== Records ==
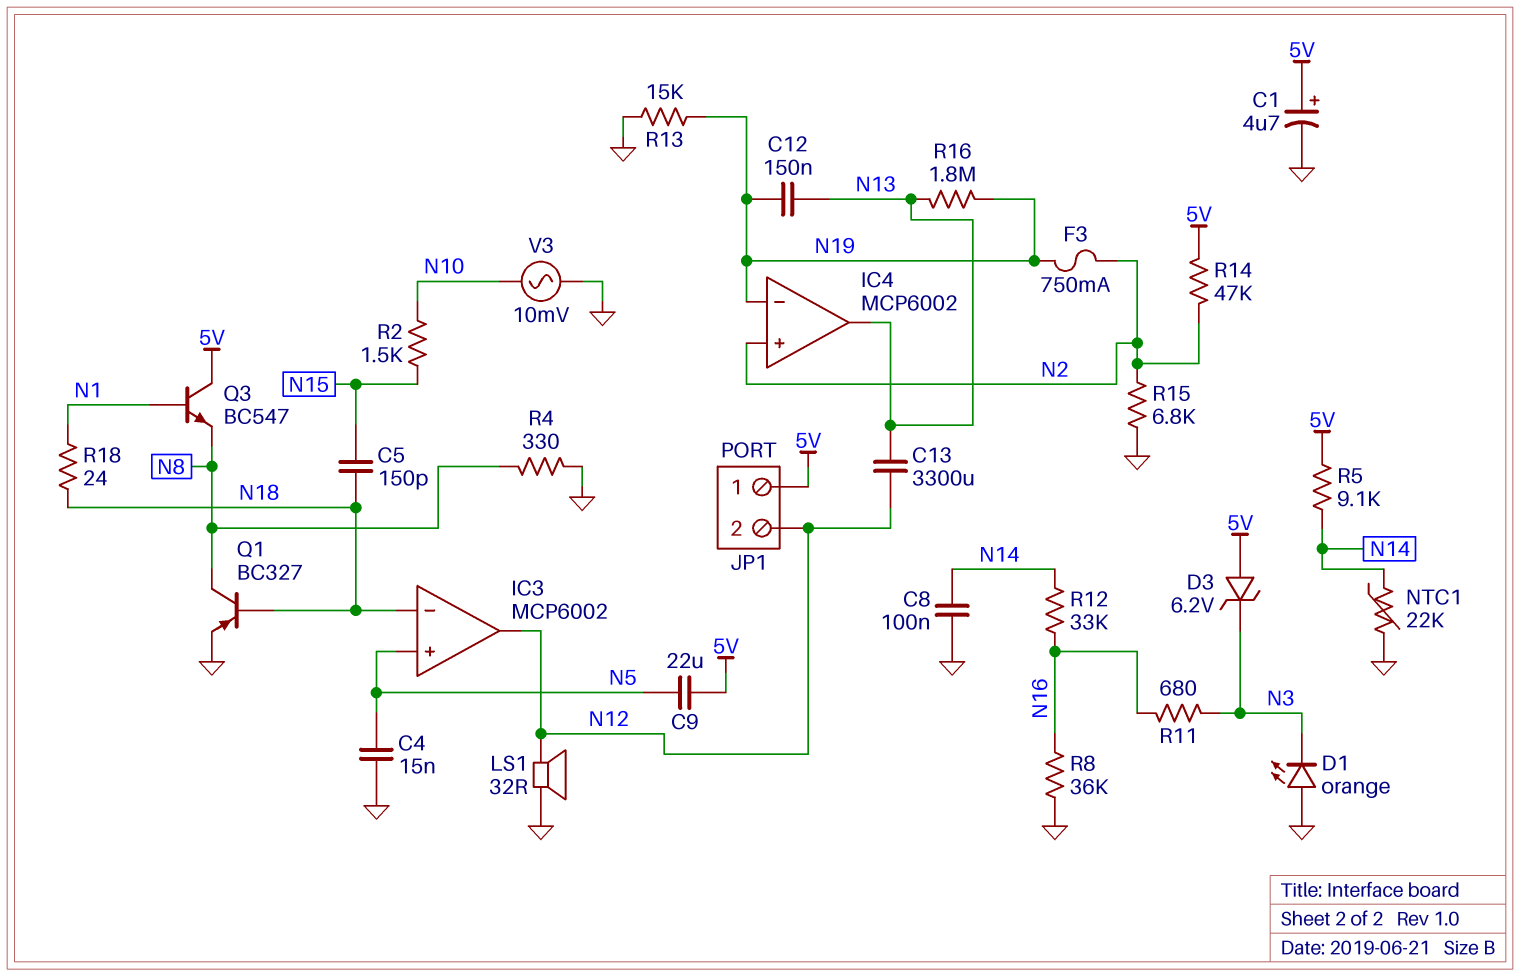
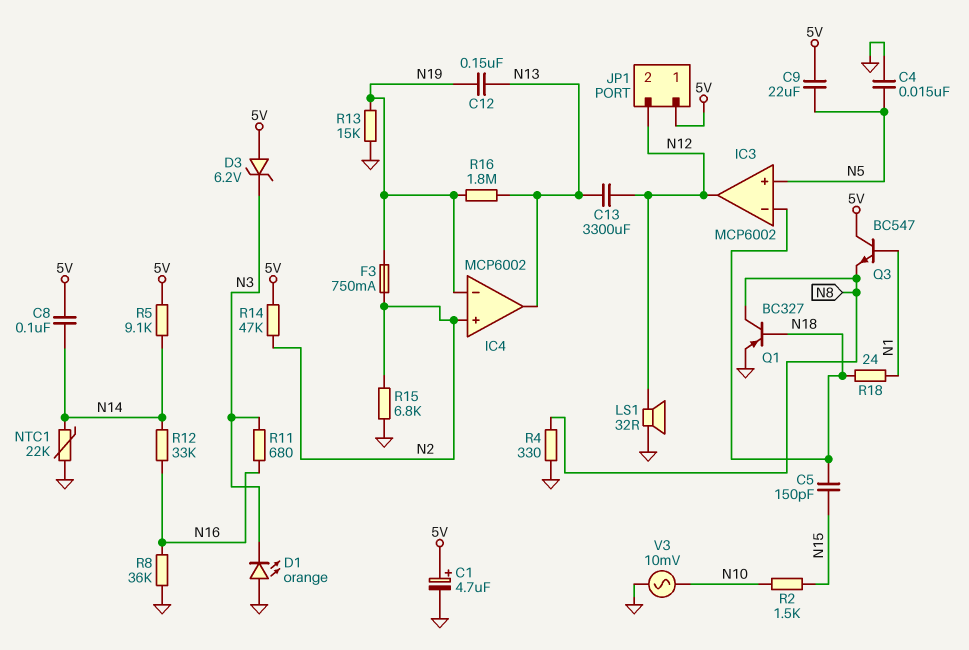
C8: 100nF (GND, N14) -> 100nF (5V, N14)

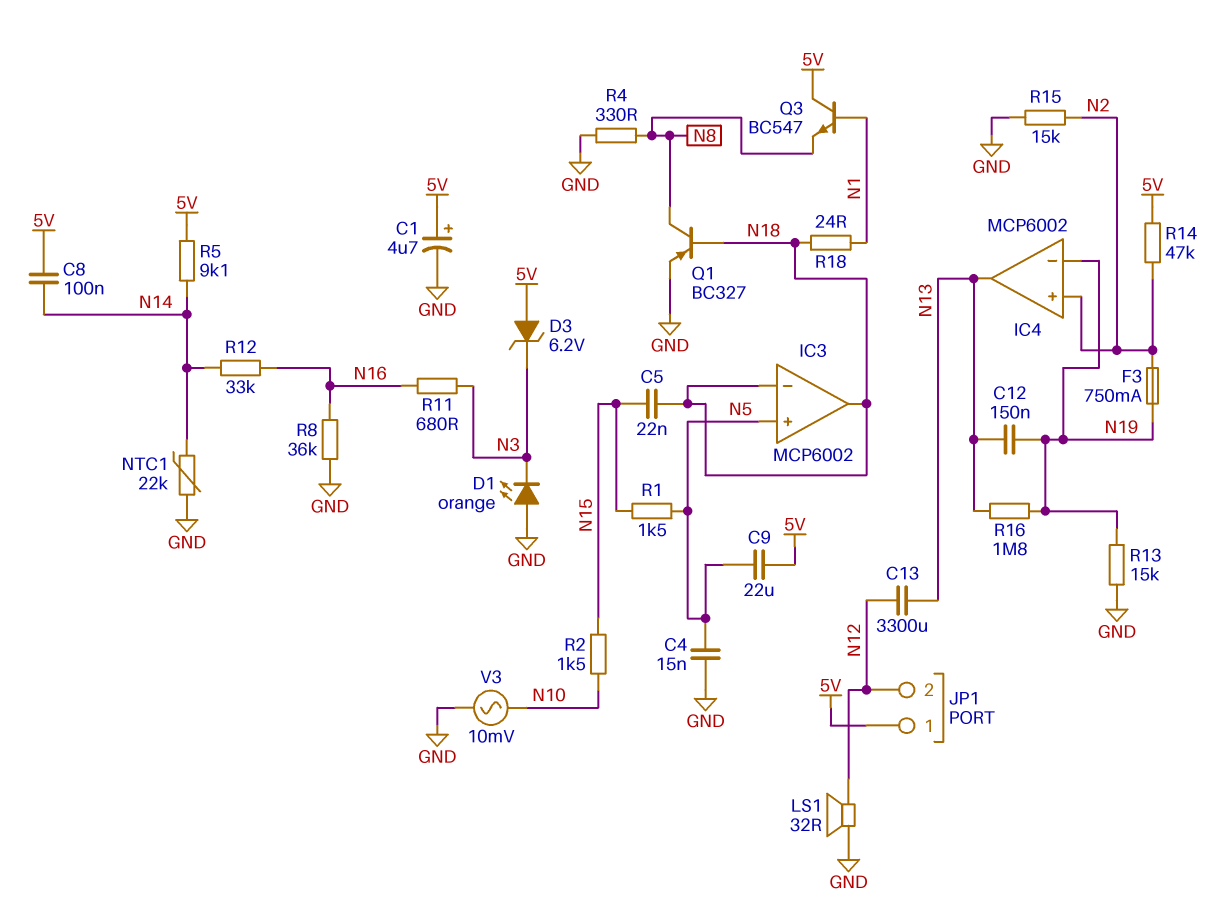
C5: 150pF (N15, N18) -> 22nF (N15, N18)
IC3 pin out: N12 -> N18
R1: none -> 1.5k (N5, N15)
R15: 6.8k (GND, N2) -> 15k (GND, N2)

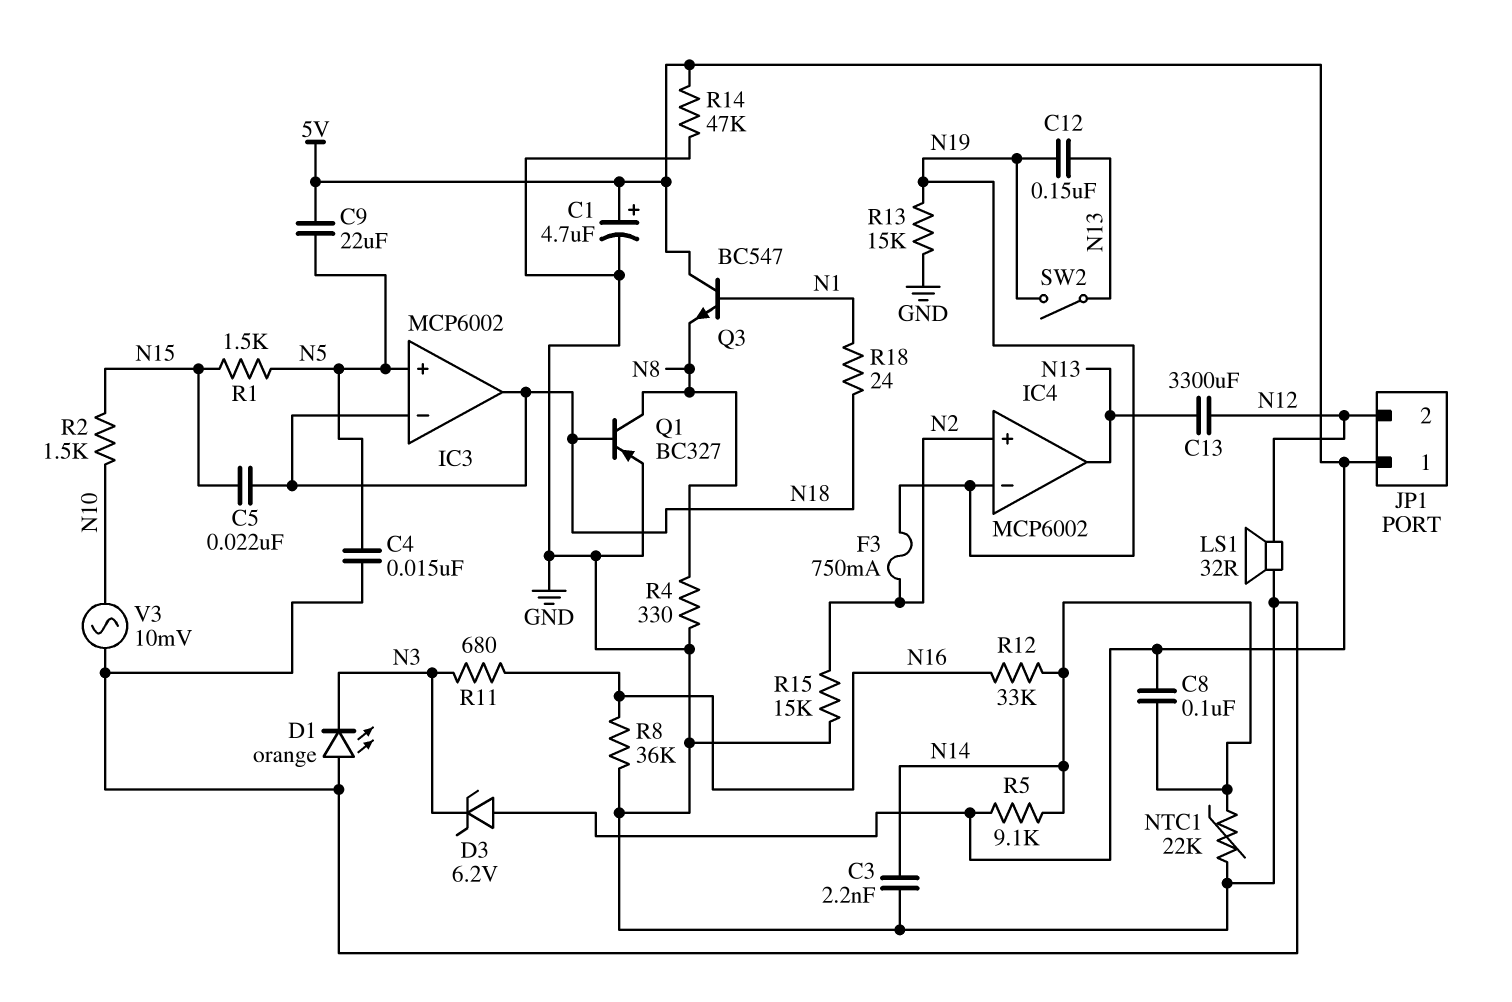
C3: none -> 2.2nF (GND, N14)
R14: 47k (5V, N2) -> 47k (5V, GND)
R16: 1.8M (N13, N19) -> none
SW2: none -> switch (N13, N19)

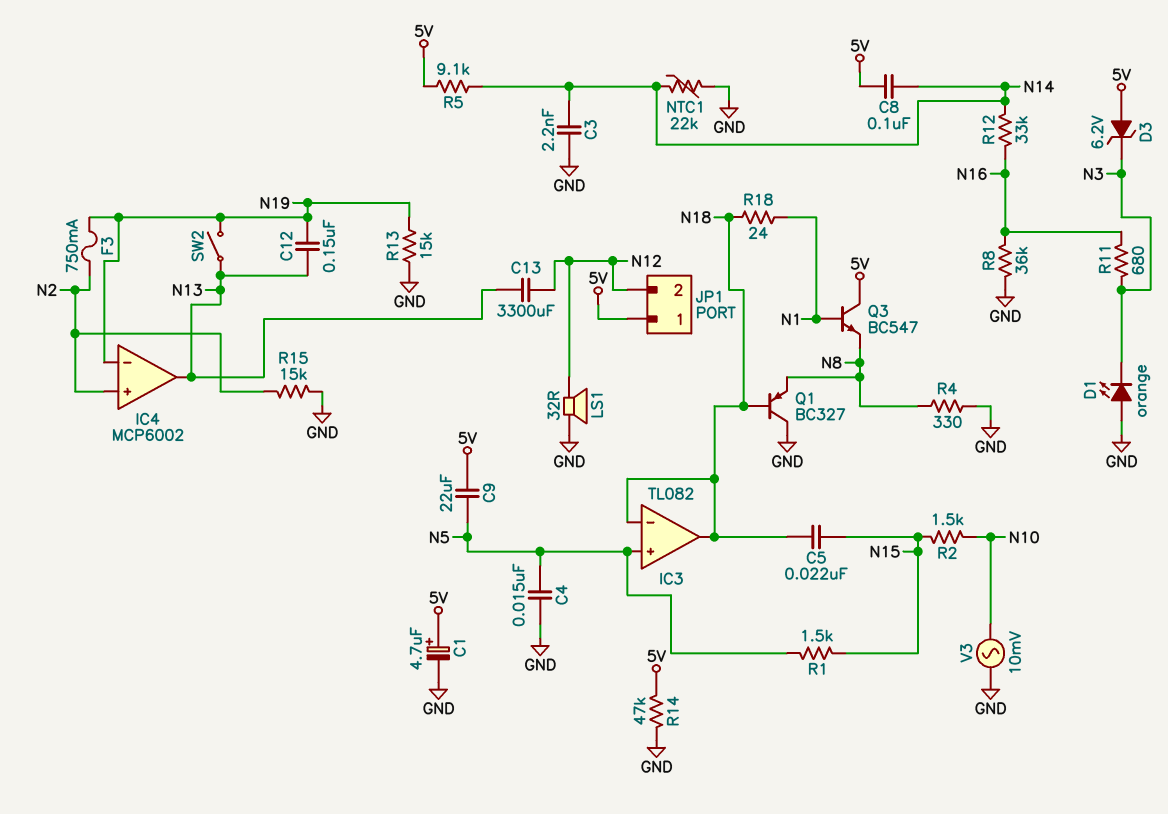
IC3: MCP6002 -> TL082
Q1: PNP BC327 (B N18, C N8, E GND) -> PNP BC327 (B N18, C GND, E N8)

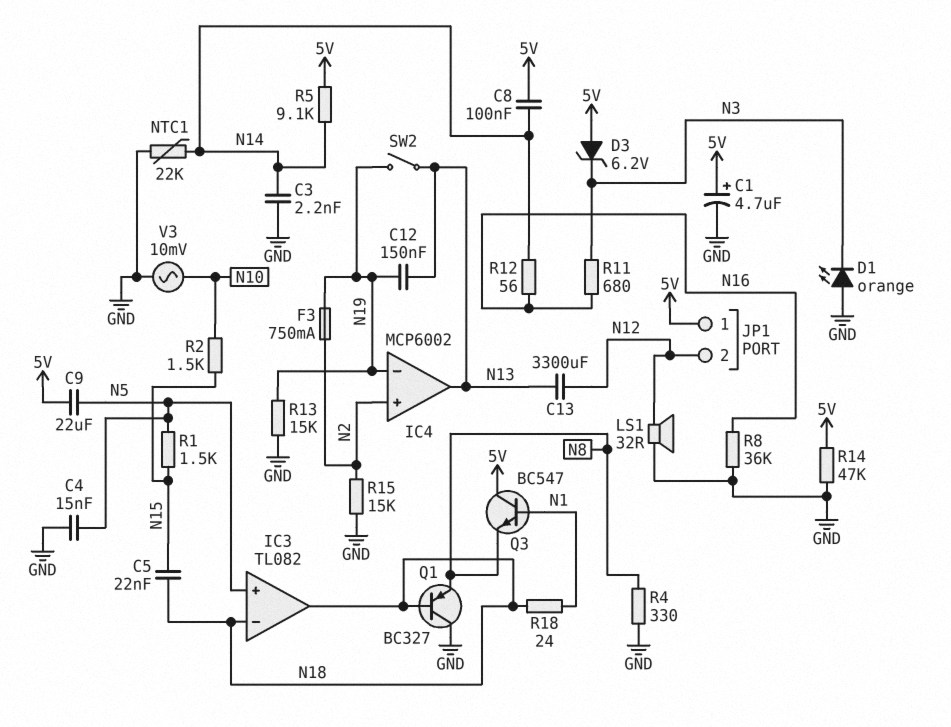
R12: 33k (N14, N16) -> 56 (N14, N16)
===
What is needed -
Please transcribe all of the records above exactly, leaving out any pictures.

Your solution -
C8: 100nF (GND, N14) -> 100nF (5V, N14)

C5: 150pF (N15, N18) -> 22nF (N15, N18)
IC3 pin out: N12 -> N18
R1: none -> 1.5k (N5, N15)
R15: 6.8k (GND, N2) -> 15k (GND, N2)

C3: none -> 2.2nF (GND, N14)
R14: 47k (5V, N2) -> 47k (5V, GND)
R16: 1.8M (N13, N19) -> none
SW2: none -> switch (N13, N19)

IC3: MCP6002 -> TL082
Q1: PNP BC327 (B N18, C N8, E GND) -> PNP BC327 (B N18, C GND, E N8)

R12: 33k (N14, N16) -> 56 (N14, N16)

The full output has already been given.